WHAT THE TASK REQUIRES: Report the number of lines in these entries that contain "orange". Write only the number.

RAW DATA:
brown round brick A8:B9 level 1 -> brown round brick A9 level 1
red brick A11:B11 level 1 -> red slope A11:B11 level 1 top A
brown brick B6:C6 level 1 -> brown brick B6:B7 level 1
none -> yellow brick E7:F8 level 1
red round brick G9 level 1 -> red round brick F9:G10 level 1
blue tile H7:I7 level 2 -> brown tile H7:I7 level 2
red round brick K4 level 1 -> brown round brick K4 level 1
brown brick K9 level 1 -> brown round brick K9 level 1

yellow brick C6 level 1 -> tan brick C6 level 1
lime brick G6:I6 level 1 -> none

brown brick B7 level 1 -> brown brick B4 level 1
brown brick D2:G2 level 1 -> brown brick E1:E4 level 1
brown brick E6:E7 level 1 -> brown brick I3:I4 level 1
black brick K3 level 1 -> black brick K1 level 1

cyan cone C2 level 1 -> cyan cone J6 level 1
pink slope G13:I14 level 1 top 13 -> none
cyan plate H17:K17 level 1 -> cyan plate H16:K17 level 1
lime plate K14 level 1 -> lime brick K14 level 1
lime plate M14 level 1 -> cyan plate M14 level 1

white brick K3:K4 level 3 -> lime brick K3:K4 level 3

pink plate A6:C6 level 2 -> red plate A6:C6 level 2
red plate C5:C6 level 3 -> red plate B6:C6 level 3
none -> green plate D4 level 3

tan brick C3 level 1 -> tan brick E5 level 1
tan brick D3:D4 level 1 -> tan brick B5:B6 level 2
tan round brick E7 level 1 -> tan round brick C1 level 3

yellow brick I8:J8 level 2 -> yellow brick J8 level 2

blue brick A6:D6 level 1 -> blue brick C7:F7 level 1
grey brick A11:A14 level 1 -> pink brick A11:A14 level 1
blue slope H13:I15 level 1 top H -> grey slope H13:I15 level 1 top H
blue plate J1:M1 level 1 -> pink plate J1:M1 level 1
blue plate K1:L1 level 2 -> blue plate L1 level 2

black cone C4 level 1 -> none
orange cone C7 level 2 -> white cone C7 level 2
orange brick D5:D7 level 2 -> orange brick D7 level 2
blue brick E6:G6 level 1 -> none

TASK RESULT: 2